### TRY IT:
Reproduce the listing in full, exactly as written, but without images.

### SUPPLIED INFORMATION:
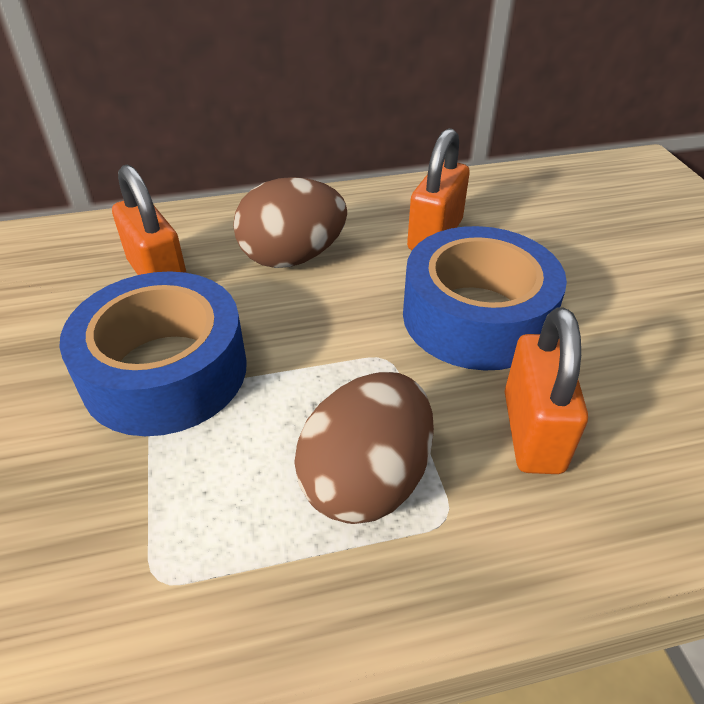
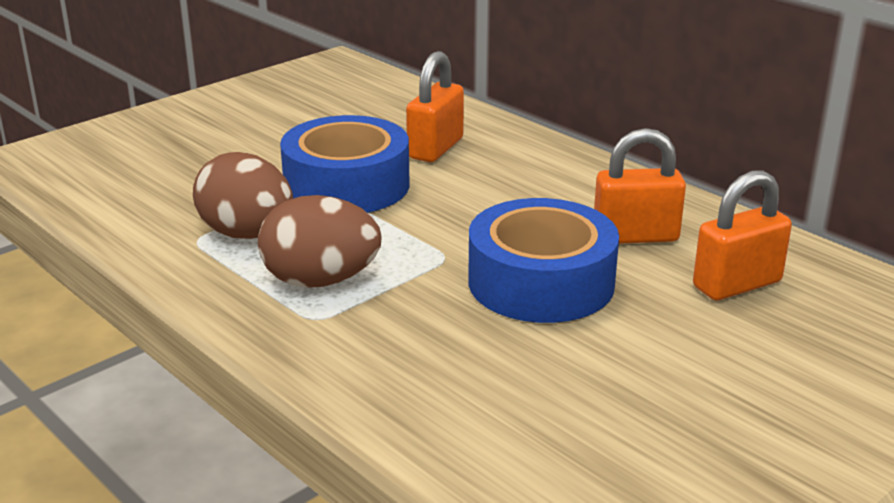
camera: 60 degrees right, 15 degrees down
brown egg [233,177,347,268] -> brown egg moved to [193,152,293,239]
orange padlock [505,307,588,474] -> orange padlock moved to [693,170,792,300]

### RESULT OF THIS TASK:
camera: 60 degrees right, 15 degrees down
brown egg [233,177,347,268] -> brown egg moved to [193,152,293,239]
orange padlock [505,307,588,474] -> orange padlock moved to [693,170,792,300]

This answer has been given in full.